=== SOURCE DATA ===

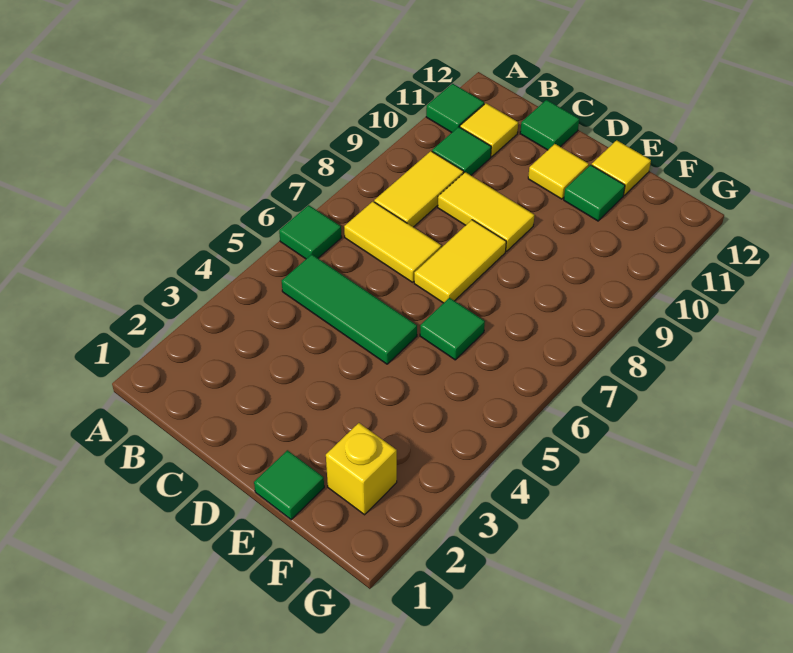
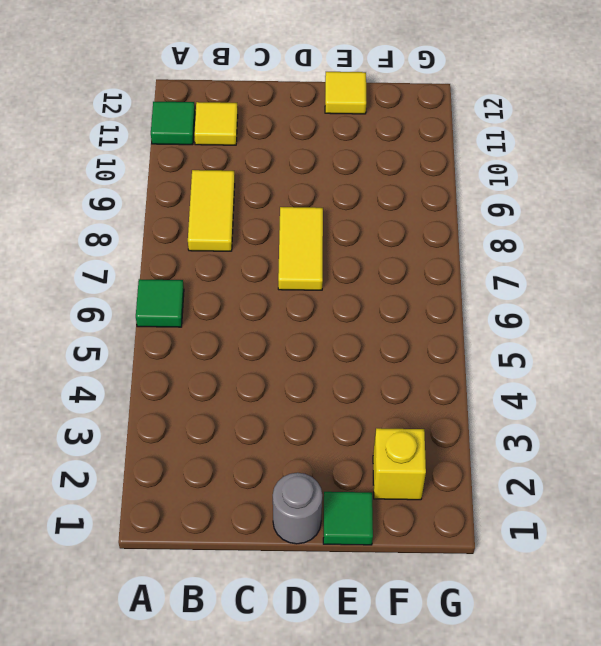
grey round brick D1 level 1 -> none
none -> green tile B5:D5 level 1
none -> yellow tile B7:C7 level 1
none -> green tile B10 level 1

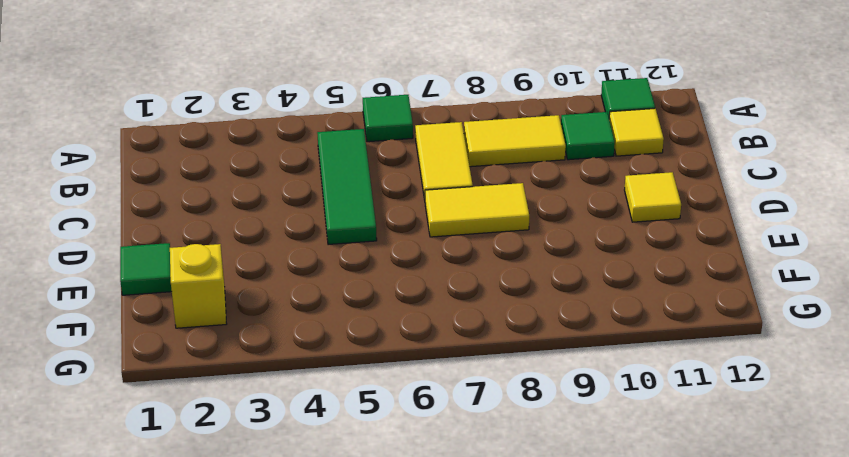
none -> yellow tile C9:D9 level 1
none -> green tile C12 level 1
none -> green tile E6 level 1

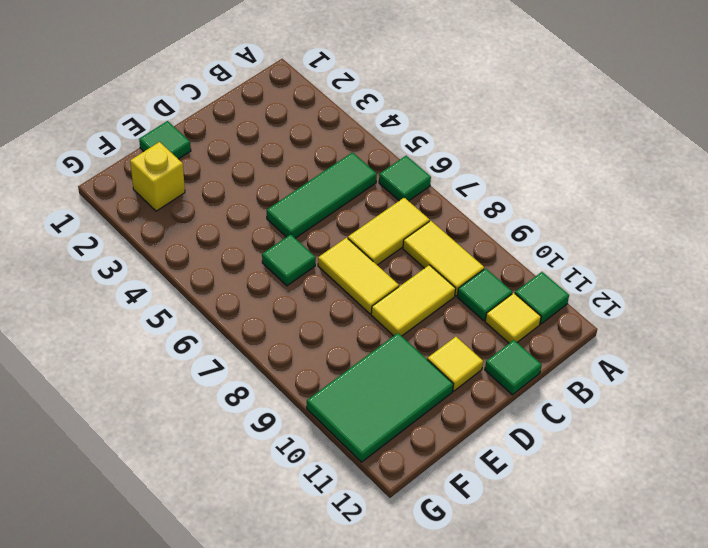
green tile E10:G11 level 1 -> green tile E11 level 1
none -> yellow tile E12 level 1

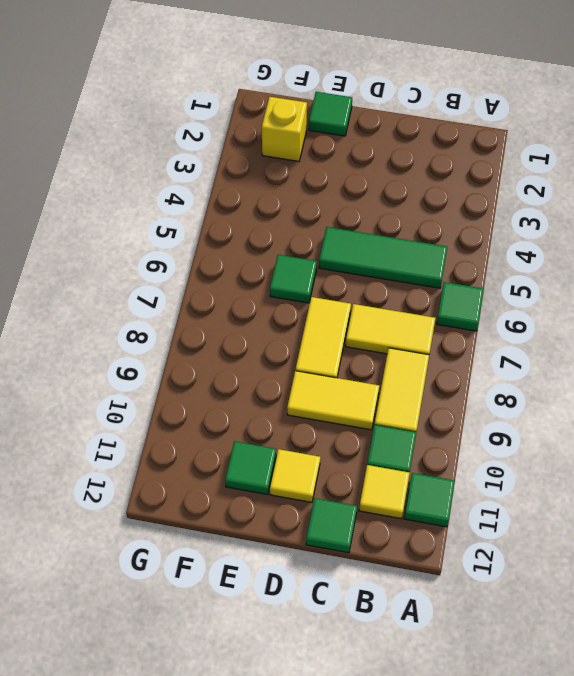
none -> yellow tile E12 level 1

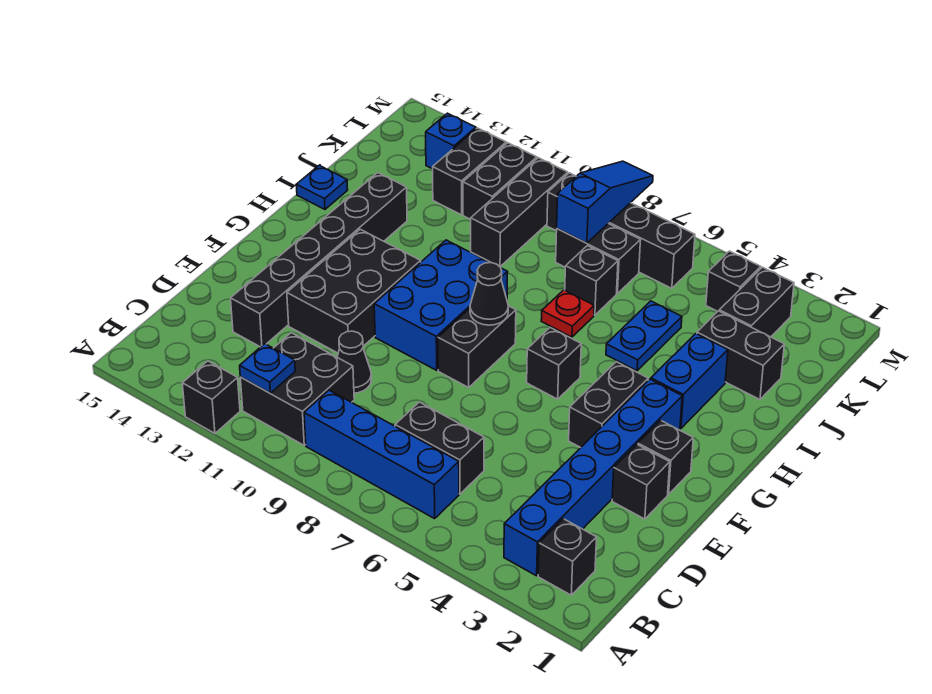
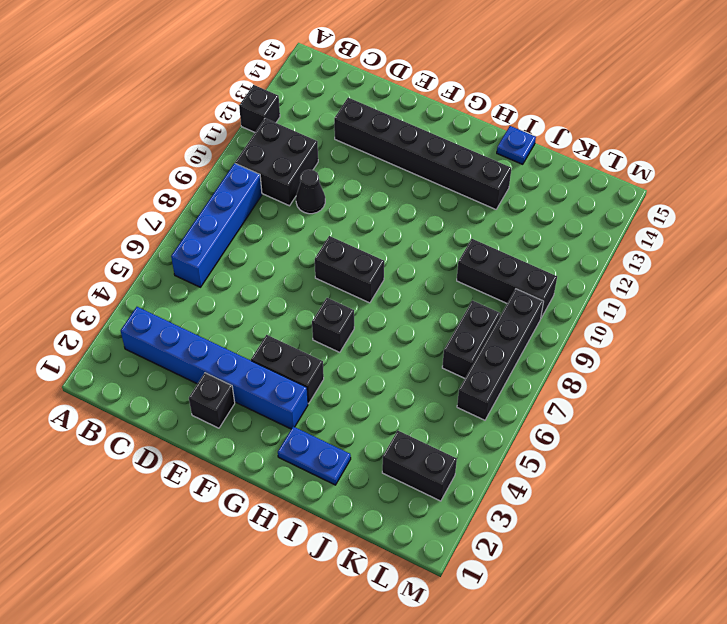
blue plate H2:I2 level 1 -> blue plate I5:J5 level 1
none -> black brick B2 level 1
none -> black brick C6:C7 level 1
none -> black brick E11:G12 level 1
none -> black brick F2 level 1

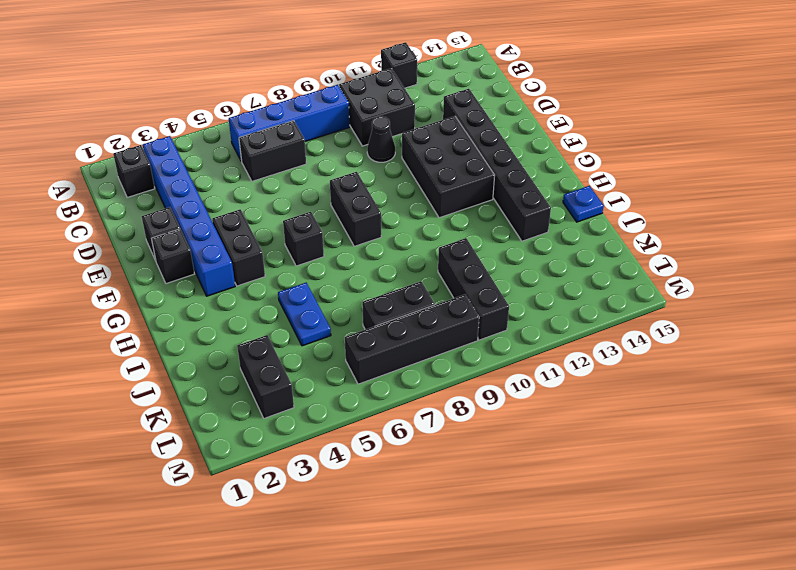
none -> blue brick F9:H10 level 1
none -> blue brick H3:I3 level 1
none -> red plate I7 level 1
none -> black brick J2:J3 level 1

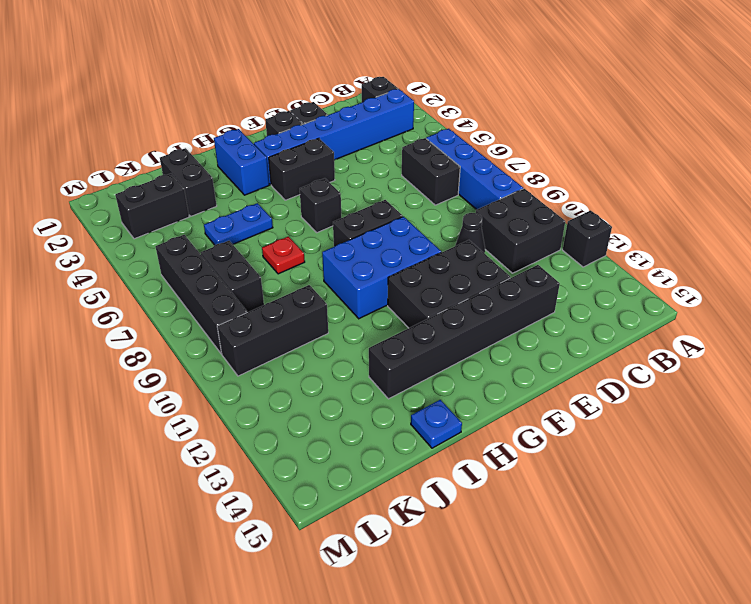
blue brick H2:H3 level 1 -> blue brick H3:I3 level 1
none -> black brick J7 level 1
none -> black brick K11:L11 level 1
none -> black brick K12:L12 level 1
none -> black brick L4 level 1

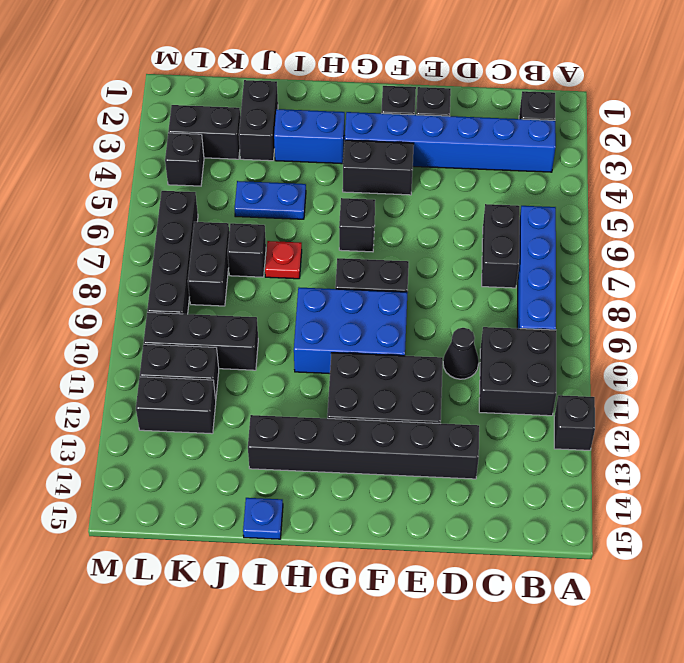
none -> blue brick L13 level 1
none -> blue plate B11 level 2
none -> black cone G8 level 2
none -> blue slope K8:M8 level 2 top K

===

**DIRECTIONS FOR THIS TASK**
Print every entry exactly. Pictures are not part of the copy.

**TASK RESPONSE**
grey round brick D1 level 1 -> none
none -> green tile B5:D5 level 1
none -> yellow tile B7:C7 level 1
none -> green tile B10 level 1

none -> yellow tile C9:D9 level 1
none -> green tile C12 level 1
none -> green tile E6 level 1

green tile E10:G11 level 1 -> green tile E11 level 1
none -> yellow tile E12 level 1

none -> yellow tile E12 level 1

blue plate H2:I2 level 1 -> blue plate I5:J5 level 1
none -> black brick B2 level 1
none -> black brick C6:C7 level 1
none -> black brick E11:G12 level 1
none -> black brick F2 level 1

none -> blue brick F9:H10 level 1
none -> blue brick H3:I3 level 1
none -> red plate I7 level 1
none -> black brick J2:J3 level 1

blue brick H2:H3 level 1 -> blue brick H3:I3 level 1
none -> black brick J7 level 1
none -> black brick K11:L11 level 1
none -> black brick K12:L12 level 1
none -> black brick L4 level 1

none -> blue brick L13 level 1
none -> blue plate B11 level 2
none -> black cone G8 level 2
none -> blue slope K8:M8 level 2 top K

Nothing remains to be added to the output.